- [Saved entries]
==*==
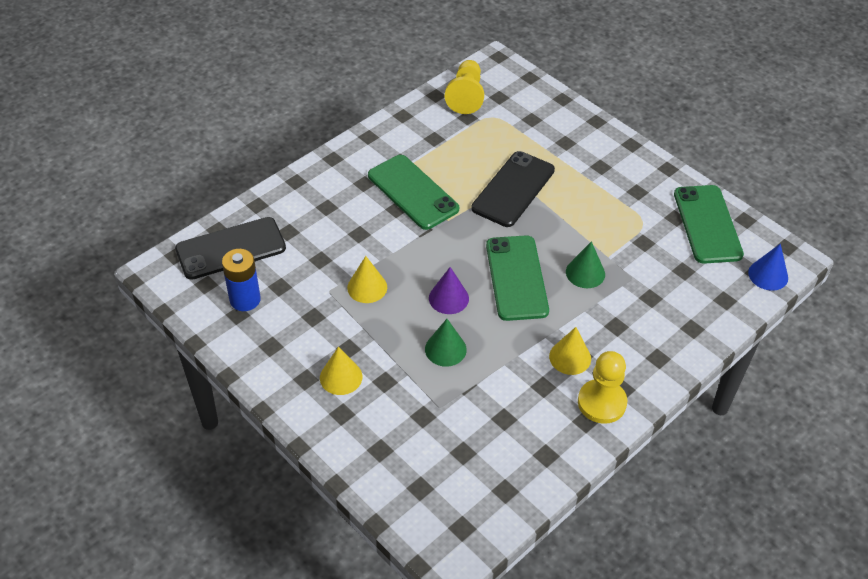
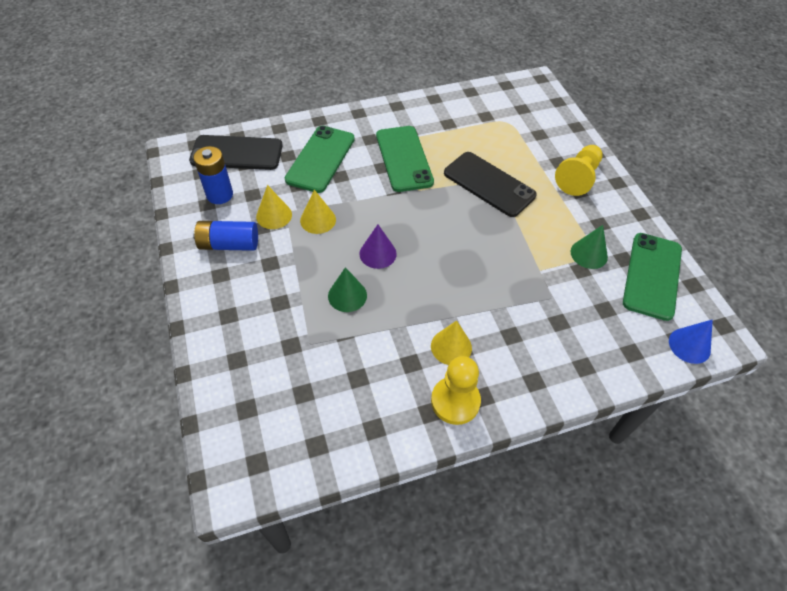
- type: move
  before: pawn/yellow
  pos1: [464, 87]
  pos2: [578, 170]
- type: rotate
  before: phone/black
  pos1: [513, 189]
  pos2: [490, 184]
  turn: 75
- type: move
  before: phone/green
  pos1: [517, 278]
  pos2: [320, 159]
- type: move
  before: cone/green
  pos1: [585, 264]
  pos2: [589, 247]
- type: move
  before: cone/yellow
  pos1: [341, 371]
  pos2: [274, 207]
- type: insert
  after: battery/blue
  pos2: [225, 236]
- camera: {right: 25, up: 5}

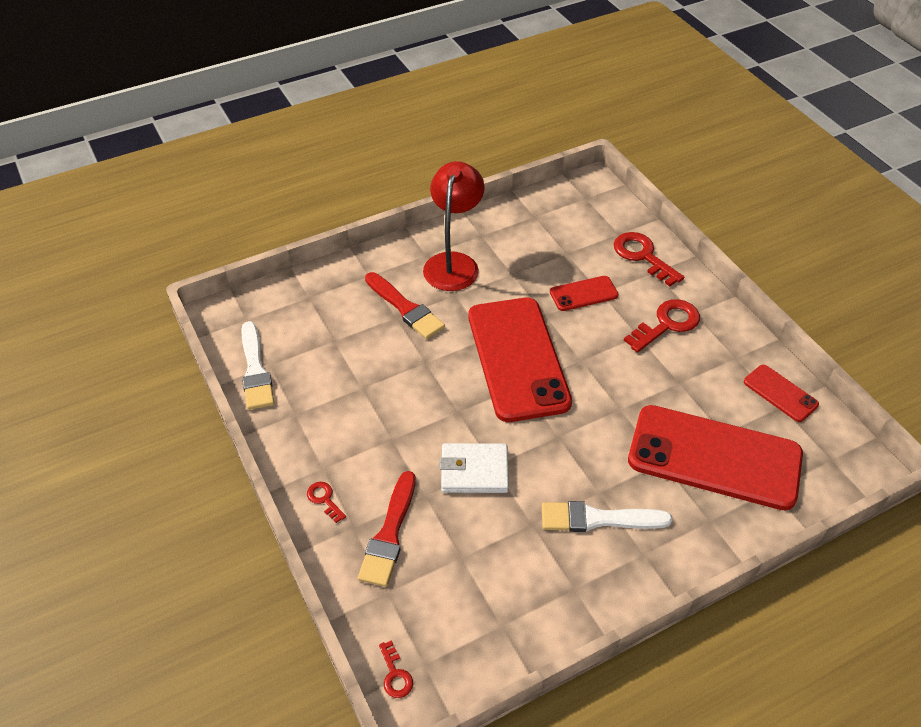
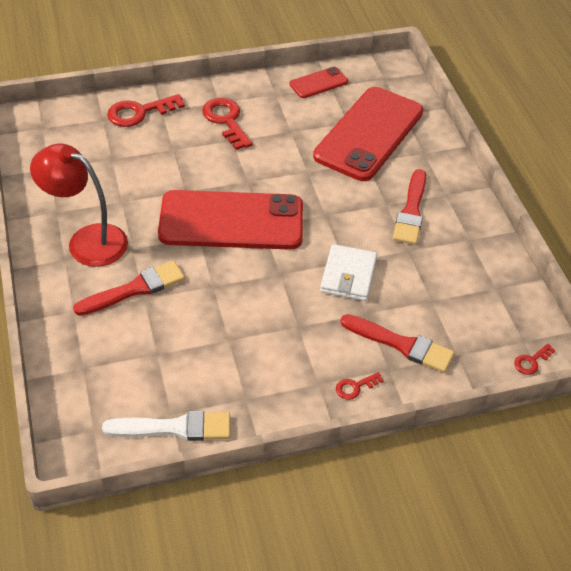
- type: delete
  before: phone/red
  pos1: [584, 293]
- type: recolor
  before: brush/white
  after: brush/red
  pos1: [607, 516]
  pos2: [409, 207]
- type: rotate
  before: key/red
  pos1: [396, 669]
  pos2: [535, 359]
  turn: 150
- camera: {right: -80, up: 0}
==*==
- [EXERCISE]
The records above should be written out exactly, and the images dropped.

- [TASK RESPONSE]
- type: move
  before: pawn/yellow
  pos1: [464, 87]
  pos2: [578, 170]
- type: rotate
  before: phone/black
  pos1: [513, 189]
  pos2: [490, 184]
  turn: 75
- type: move
  before: phone/green
  pos1: [517, 278]
  pos2: [320, 159]
- type: move
  before: cone/green
  pos1: [585, 264]
  pos2: [589, 247]
- type: move
  before: cone/yellow
  pos1: [341, 371]
  pos2: [274, 207]
- type: insert
  after: battery/blue
  pos2: [225, 236]
- camera: {right: 25, up: 5}

- type: delete
  before: phone/red
  pos1: [584, 293]
- type: recolor
  before: brush/white
  after: brush/red
  pos1: [607, 516]
  pos2: [409, 207]
- type: rotate
  before: key/red
  pos1: [396, 669]
  pos2: [535, 359]
  turn: 150
- camera: {right: -80, up: 0}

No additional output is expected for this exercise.